## TASK TO COMPLETE
The answer should be an exact copy of the data.

======== MATERIAL FOR THE TASK

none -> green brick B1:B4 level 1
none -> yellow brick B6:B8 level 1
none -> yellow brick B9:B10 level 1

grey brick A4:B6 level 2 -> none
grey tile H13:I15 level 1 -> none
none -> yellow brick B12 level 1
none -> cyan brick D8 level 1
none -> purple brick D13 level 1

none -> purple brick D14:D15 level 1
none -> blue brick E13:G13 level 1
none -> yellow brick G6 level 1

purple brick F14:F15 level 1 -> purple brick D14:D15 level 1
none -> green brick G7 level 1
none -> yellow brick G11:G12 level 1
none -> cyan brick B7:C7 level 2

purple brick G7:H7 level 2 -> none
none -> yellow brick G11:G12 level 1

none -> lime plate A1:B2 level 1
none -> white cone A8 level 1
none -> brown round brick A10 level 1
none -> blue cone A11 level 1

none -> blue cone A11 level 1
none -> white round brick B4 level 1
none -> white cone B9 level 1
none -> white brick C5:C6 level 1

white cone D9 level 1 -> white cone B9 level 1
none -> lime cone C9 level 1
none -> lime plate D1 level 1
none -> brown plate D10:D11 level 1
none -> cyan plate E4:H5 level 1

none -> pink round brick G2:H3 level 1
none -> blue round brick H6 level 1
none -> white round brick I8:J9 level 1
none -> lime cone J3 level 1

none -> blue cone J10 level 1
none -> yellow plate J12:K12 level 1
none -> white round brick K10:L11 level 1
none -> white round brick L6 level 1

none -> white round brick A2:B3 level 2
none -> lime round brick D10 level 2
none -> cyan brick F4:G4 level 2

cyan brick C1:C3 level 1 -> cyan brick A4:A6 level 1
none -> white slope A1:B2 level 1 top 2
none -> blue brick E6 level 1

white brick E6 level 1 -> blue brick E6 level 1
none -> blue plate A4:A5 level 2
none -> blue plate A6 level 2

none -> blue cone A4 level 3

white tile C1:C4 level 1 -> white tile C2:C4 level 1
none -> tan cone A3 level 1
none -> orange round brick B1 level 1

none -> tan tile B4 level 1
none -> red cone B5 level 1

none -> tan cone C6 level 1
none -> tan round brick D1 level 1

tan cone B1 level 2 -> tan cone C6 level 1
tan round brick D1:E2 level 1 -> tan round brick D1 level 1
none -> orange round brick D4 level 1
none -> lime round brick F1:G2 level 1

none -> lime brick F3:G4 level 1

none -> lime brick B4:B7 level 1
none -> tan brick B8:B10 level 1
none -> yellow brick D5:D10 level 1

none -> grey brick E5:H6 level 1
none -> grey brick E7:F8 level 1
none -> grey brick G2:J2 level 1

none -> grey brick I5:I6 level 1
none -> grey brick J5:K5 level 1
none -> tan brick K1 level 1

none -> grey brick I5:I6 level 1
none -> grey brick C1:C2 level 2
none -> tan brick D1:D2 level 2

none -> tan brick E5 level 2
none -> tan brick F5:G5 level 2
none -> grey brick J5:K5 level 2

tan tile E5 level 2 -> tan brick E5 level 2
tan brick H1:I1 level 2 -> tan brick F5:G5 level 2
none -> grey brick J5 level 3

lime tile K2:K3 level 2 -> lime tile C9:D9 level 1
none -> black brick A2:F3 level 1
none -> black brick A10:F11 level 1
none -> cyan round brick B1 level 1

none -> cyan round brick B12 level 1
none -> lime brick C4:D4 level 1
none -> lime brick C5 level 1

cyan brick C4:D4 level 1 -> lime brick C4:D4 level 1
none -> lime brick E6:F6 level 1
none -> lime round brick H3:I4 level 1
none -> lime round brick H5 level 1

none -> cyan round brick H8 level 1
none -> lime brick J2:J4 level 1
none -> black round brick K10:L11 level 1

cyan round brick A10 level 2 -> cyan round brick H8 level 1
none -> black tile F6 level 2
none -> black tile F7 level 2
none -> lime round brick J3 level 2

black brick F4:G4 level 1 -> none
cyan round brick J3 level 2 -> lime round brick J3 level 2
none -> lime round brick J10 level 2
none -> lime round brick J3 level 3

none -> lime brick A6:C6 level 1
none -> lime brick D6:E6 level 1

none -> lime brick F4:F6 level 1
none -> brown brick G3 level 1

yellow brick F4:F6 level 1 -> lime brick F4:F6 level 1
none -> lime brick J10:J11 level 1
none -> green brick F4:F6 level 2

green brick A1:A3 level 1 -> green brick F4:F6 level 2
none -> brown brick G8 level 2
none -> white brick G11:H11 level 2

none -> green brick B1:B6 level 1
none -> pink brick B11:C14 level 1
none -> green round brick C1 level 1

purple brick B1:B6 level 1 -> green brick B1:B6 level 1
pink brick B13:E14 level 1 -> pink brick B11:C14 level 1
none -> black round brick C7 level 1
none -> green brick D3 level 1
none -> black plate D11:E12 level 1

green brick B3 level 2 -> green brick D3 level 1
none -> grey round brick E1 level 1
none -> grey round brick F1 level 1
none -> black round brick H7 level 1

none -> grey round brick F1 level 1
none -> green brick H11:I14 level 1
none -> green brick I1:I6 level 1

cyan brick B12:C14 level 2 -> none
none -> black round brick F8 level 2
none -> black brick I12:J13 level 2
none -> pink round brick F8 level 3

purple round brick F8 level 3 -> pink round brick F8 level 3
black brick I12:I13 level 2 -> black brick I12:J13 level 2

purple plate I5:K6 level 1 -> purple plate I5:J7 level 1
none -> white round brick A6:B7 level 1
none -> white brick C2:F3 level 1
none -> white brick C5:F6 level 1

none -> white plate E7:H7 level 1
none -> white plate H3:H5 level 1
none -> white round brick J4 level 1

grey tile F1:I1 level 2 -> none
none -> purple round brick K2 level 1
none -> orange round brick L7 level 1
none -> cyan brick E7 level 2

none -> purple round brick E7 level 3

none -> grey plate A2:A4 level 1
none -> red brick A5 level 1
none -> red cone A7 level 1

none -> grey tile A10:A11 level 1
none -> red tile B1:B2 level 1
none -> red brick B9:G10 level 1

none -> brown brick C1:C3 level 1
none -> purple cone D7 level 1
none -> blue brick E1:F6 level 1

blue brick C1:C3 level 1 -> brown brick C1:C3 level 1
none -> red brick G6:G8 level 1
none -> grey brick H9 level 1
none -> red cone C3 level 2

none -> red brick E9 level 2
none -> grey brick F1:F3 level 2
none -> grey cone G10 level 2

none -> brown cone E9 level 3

================

## ANSWER SECTION
none -> green brick B1:B4 level 1
none -> yellow brick B6:B8 level 1
none -> yellow brick B9:B10 level 1

grey brick A4:B6 level 2 -> none
grey tile H13:I15 level 1 -> none
none -> yellow brick B12 level 1
none -> cyan brick D8 level 1
none -> purple brick D13 level 1

none -> purple brick D14:D15 level 1
none -> blue brick E13:G13 level 1
none -> yellow brick G6 level 1

purple brick F14:F15 level 1 -> purple brick D14:D15 level 1
none -> green brick G7 level 1
none -> yellow brick G11:G12 level 1
none -> cyan brick B7:C7 level 2

purple brick G7:H7 level 2 -> none
none -> yellow brick G11:G12 level 1

none -> lime plate A1:B2 level 1
none -> white cone A8 level 1
none -> brown round brick A10 level 1
none -> blue cone A11 level 1

none -> blue cone A11 level 1
none -> white round brick B4 level 1
none -> white cone B9 level 1
none -> white brick C5:C6 level 1

white cone D9 level 1 -> white cone B9 level 1
none -> lime cone C9 level 1
none -> lime plate D1 level 1
none -> brown plate D10:D11 level 1
none -> cyan plate E4:H5 level 1

none -> pink round brick G2:H3 level 1
none -> blue round brick H6 level 1
none -> white round brick I8:J9 level 1
none -> lime cone J3 level 1

none -> blue cone J10 level 1
none -> yellow plate J12:K12 level 1
none -> white round brick K10:L11 level 1
none -> white round brick L6 level 1

none -> white round brick A2:B3 level 2
none -> lime round brick D10 level 2
none -> cyan brick F4:G4 level 2

cyan brick C1:C3 level 1 -> cyan brick A4:A6 level 1
none -> white slope A1:B2 level 1 top 2
none -> blue brick E6 level 1

white brick E6 level 1 -> blue brick E6 level 1
none -> blue plate A4:A5 level 2
none -> blue plate A6 level 2

none -> blue cone A4 level 3

white tile C1:C4 level 1 -> white tile C2:C4 level 1
none -> tan cone A3 level 1
none -> orange round brick B1 level 1

none -> tan tile B4 level 1
none -> red cone B5 level 1

none -> tan cone C6 level 1
none -> tan round brick D1 level 1

tan cone B1 level 2 -> tan cone C6 level 1
tan round brick D1:E2 level 1 -> tan round brick D1 level 1
none -> orange round brick D4 level 1
none -> lime round brick F1:G2 level 1

none -> lime brick F3:G4 level 1

none -> lime brick B4:B7 level 1
none -> tan brick B8:B10 level 1
none -> yellow brick D5:D10 level 1

none -> grey brick E5:H6 level 1
none -> grey brick E7:F8 level 1
none -> grey brick G2:J2 level 1

none -> grey brick I5:I6 level 1
none -> grey brick J5:K5 level 1
none -> tan brick K1 level 1

none -> grey brick I5:I6 level 1
none -> grey brick C1:C2 level 2
none -> tan brick D1:D2 level 2

none -> tan brick E5 level 2
none -> tan brick F5:G5 level 2
none -> grey brick J5:K5 level 2

tan tile E5 level 2 -> tan brick E5 level 2
tan brick H1:I1 level 2 -> tan brick F5:G5 level 2
none -> grey brick J5 level 3

lime tile K2:K3 level 2 -> lime tile C9:D9 level 1
none -> black brick A2:F3 level 1
none -> black brick A10:F11 level 1
none -> cyan round brick B1 level 1

none -> cyan round brick B12 level 1
none -> lime brick C4:D4 level 1
none -> lime brick C5 level 1

cyan brick C4:D4 level 1 -> lime brick C4:D4 level 1
none -> lime brick E6:F6 level 1
none -> lime round brick H3:I4 level 1
none -> lime round brick H5 level 1

none -> cyan round brick H8 level 1
none -> lime brick J2:J4 level 1
none -> black round brick K10:L11 level 1

cyan round brick A10 level 2 -> cyan round brick H8 level 1
none -> black tile F6 level 2
none -> black tile F7 level 2
none -> lime round brick J3 level 2

black brick F4:G4 level 1 -> none
cyan round brick J3 level 2 -> lime round brick J3 level 2
none -> lime round brick J10 level 2
none -> lime round brick J3 level 3

none -> lime brick A6:C6 level 1
none -> lime brick D6:E6 level 1

none -> lime brick F4:F6 level 1
none -> brown brick G3 level 1

yellow brick F4:F6 level 1 -> lime brick F4:F6 level 1
none -> lime brick J10:J11 level 1
none -> green brick F4:F6 level 2

green brick A1:A3 level 1 -> green brick F4:F6 level 2
none -> brown brick G8 level 2
none -> white brick G11:H11 level 2

none -> green brick B1:B6 level 1
none -> pink brick B11:C14 level 1
none -> green round brick C1 level 1

purple brick B1:B6 level 1 -> green brick B1:B6 level 1
pink brick B13:E14 level 1 -> pink brick B11:C14 level 1
none -> black round brick C7 level 1
none -> green brick D3 level 1
none -> black plate D11:E12 level 1

green brick B3 level 2 -> green brick D3 level 1
none -> grey round brick E1 level 1
none -> grey round brick F1 level 1
none -> black round brick H7 level 1

none -> grey round brick F1 level 1
none -> green brick H11:I14 level 1
none -> green brick I1:I6 level 1

cyan brick B12:C14 level 2 -> none
none -> black round brick F8 level 2
none -> black brick I12:J13 level 2
none -> pink round brick F8 level 3

purple round brick F8 level 3 -> pink round brick F8 level 3
black brick I12:I13 level 2 -> black brick I12:J13 level 2

purple plate I5:K6 level 1 -> purple plate I5:J7 level 1
none -> white round brick A6:B7 level 1
none -> white brick C2:F3 level 1
none -> white brick C5:F6 level 1

none -> white plate E7:H7 level 1
none -> white plate H3:H5 level 1
none -> white round brick J4 level 1

grey tile F1:I1 level 2 -> none
none -> purple round brick K2 level 1
none -> orange round brick L7 level 1
none -> cyan brick E7 level 2

none -> purple round brick E7 level 3

none -> grey plate A2:A4 level 1
none -> red brick A5 level 1
none -> red cone A7 level 1

none -> grey tile A10:A11 level 1
none -> red tile B1:B2 level 1
none -> red brick B9:G10 level 1

none -> brown brick C1:C3 level 1
none -> purple cone D7 level 1
none -> blue brick E1:F6 level 1

blue brick C1:C3 level 1 -> brown brick C1:C3 level 1
none -> red brick G6:G8 level 1
none -> grey brick H9 level 1
none -> red cone C3 level 2

none -> red brick E9 level 2
none -> grey brick F1:F3 level 2
none -> grey cone G10 level 2

none -> brown cone E9 level 3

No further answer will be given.